## [REQUIRED WORK]
An exact copy of every record below is needed, with the pictures left out.

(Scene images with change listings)
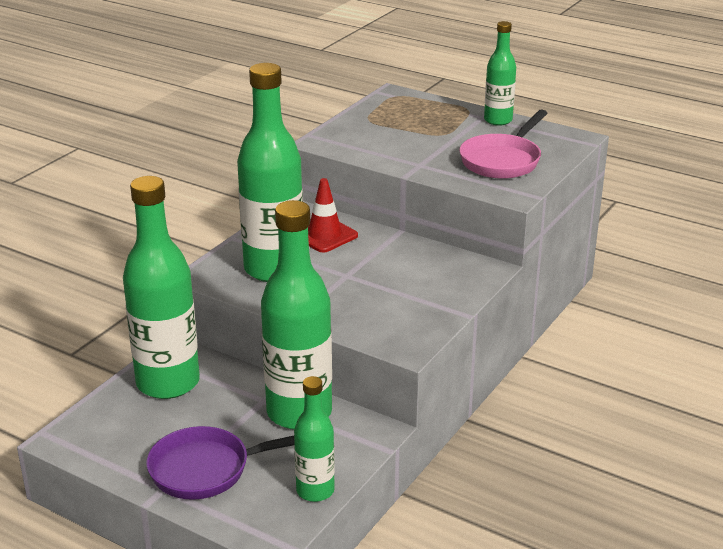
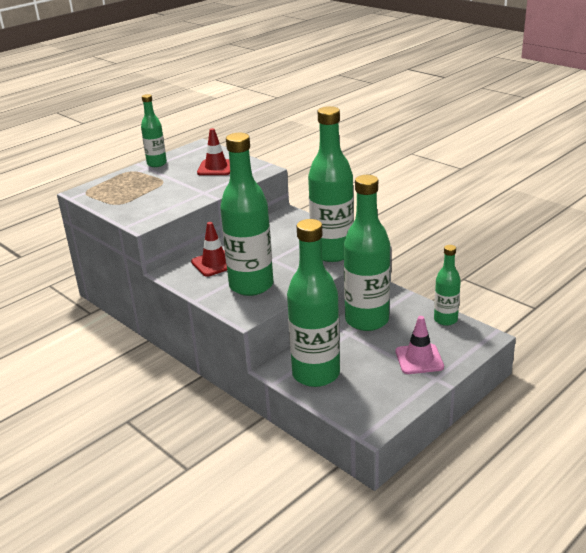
camera: 75 degrees left, 0 degrees up
(207, 469) = (419, 359): purple pan -> pink traffic cone
(376, 320) = (332, 253): none -> green bottle
(503, 160) = (216, 168): pink pan -> red traffic cone

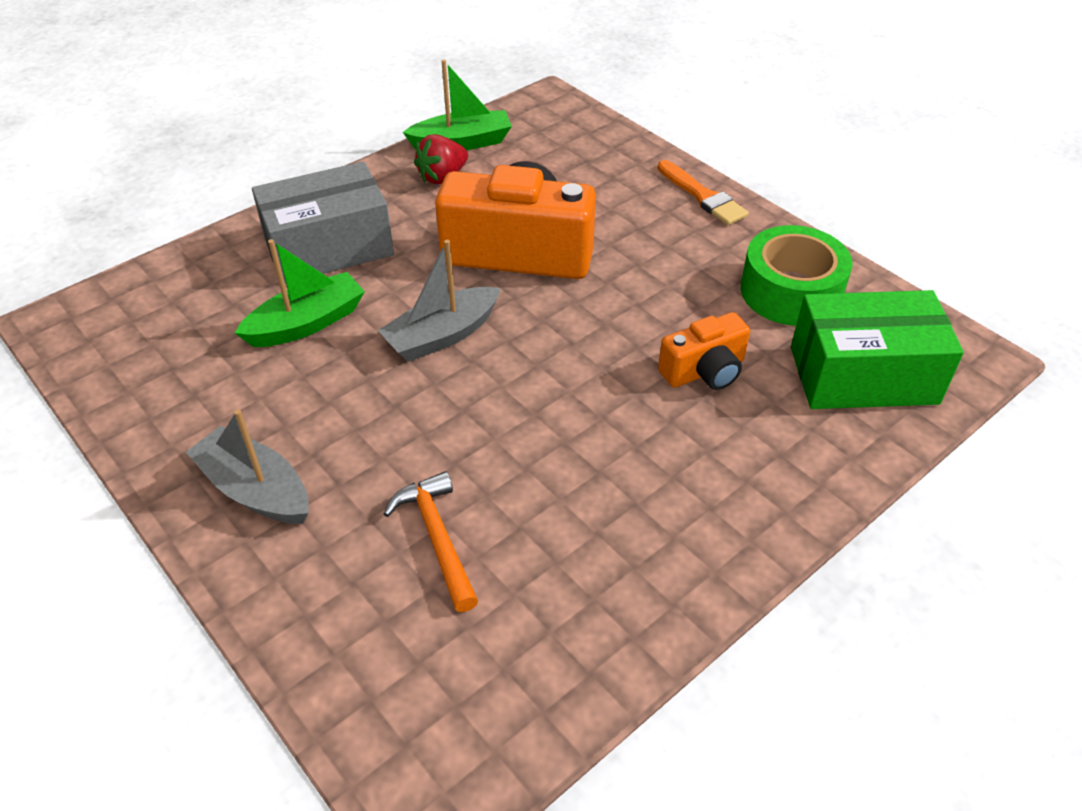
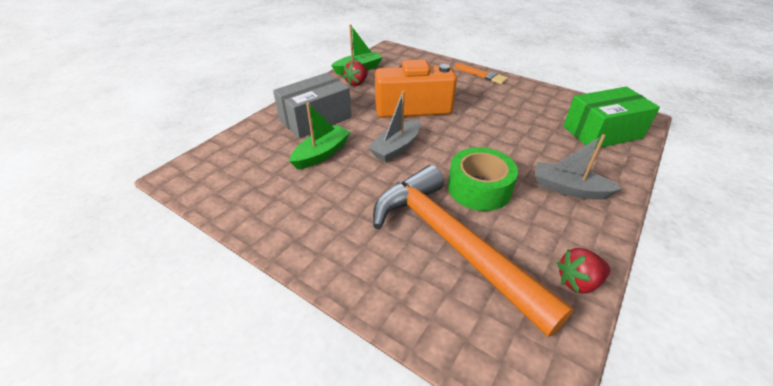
camera: 15 degrees left, 5 degrees down
(255, 489) = (335, 239): grey boat -> grey boat (568, 189)
(437, 538) = (451, 243): orange hammer -> orange hammer, size x2.33
(607, 653) = (578, 281): none -> red strawberry
(704, 371) = (532, 142): orange camera -> none
(790, 291) = (546, 105): green tape -> green tape (479, 188)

## [ANSWER FOR THE TASK]
camera: 75 degrees left, 0 degrees up
(207, 469) = (419, 359): purple pan -> pink traffic cone
(376, 320) = (332, 253): none -> green bottle
(503, 160) = (216, 168): pink pan -> red traffic cone

camera: 15 degrees left, 5 degrees down
(255, 489) = (335, 239): grey boat -> grey boat (568, 189)
(437, 538) = (451, 243): orange hammer -> orange hammer, size x2.33
(607, 653) = (578, 281): none -> red strawberry
(704, 371) = (532, 142): orange camera -> none
(790, 291) = (546, 105): green tape -> green tape (479, 188)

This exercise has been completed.